→ Exercise objective
Type the records that follow again exactly as written, but drop the pictures.

═════ Dataset extract ═════

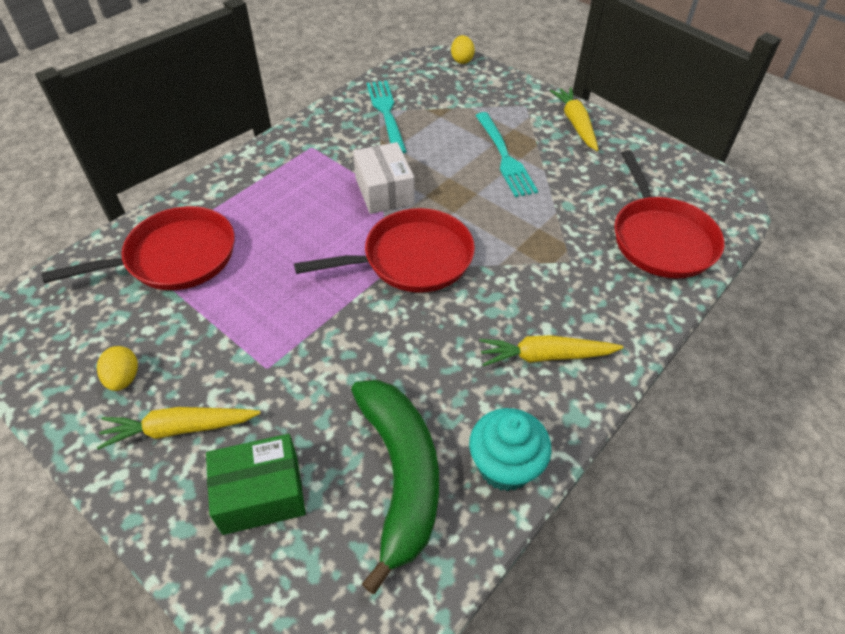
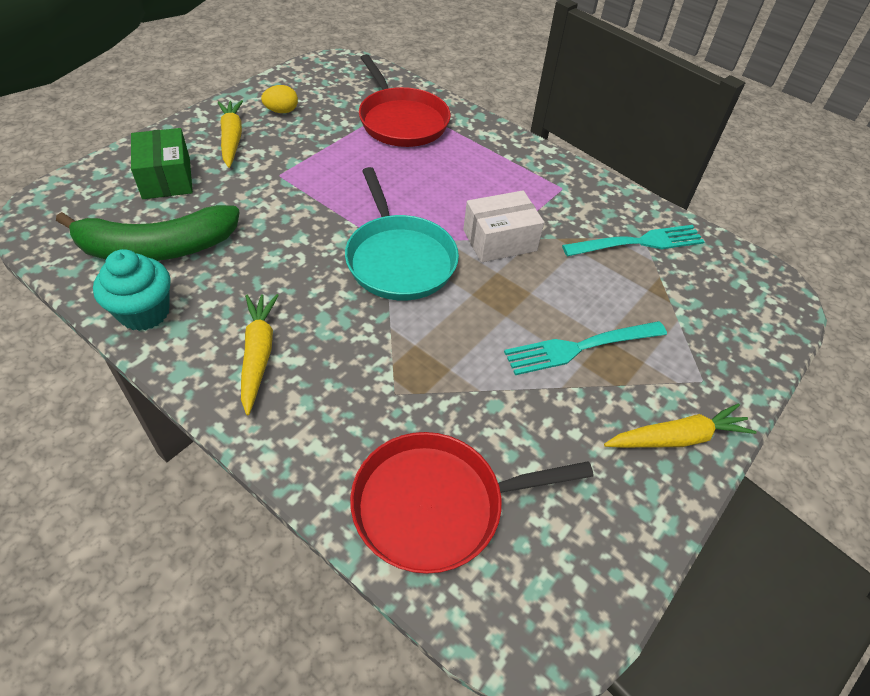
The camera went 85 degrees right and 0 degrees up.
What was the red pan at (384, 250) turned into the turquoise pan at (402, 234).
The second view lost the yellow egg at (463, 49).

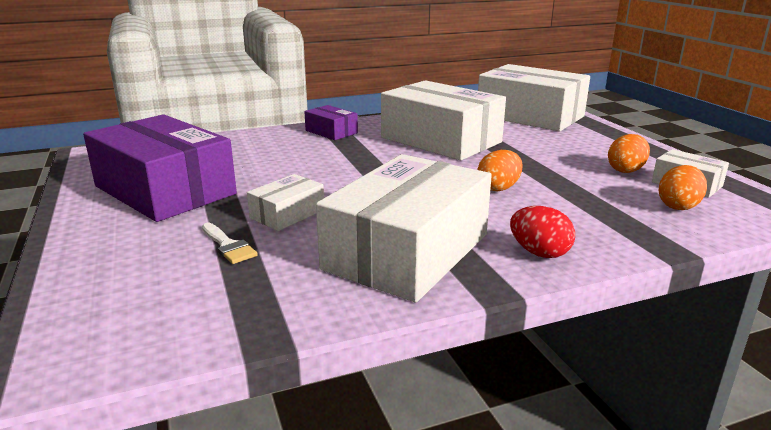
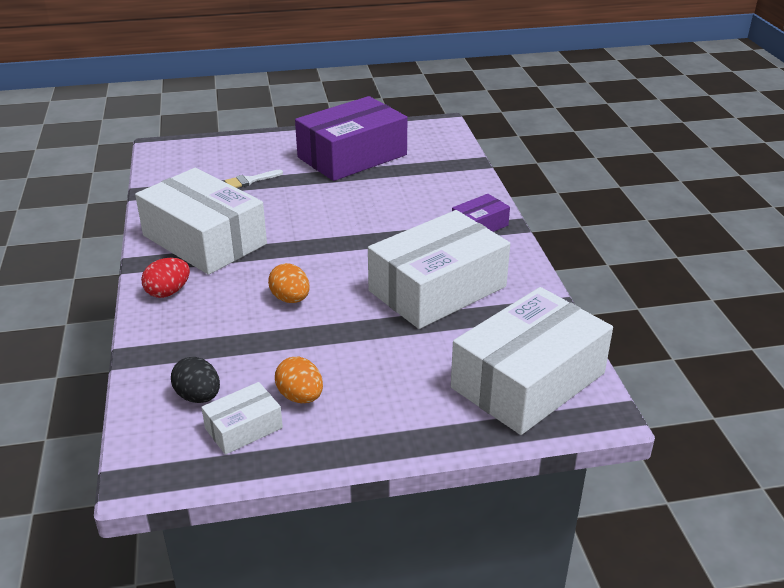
The camera went 100 degrees right and 10 degrees up.
The second view lost the white box at (285, 202).
What was the orange egg at (683, 187) turned into the black egg at (195, 380).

═════

→ Your response
The camera went 85 degrees right and 0 degrees up.
What was the red pan at (384, 250) turned into the turquoise pan at (402, 234).
The second view lost the yellow egg at (463, 49).

The camera went 100 degrees right and 10 degrees up.
The second view lost the white box at (285, 202).
What was the orange egg at (683, 187) turned into the black egg at (195, 380).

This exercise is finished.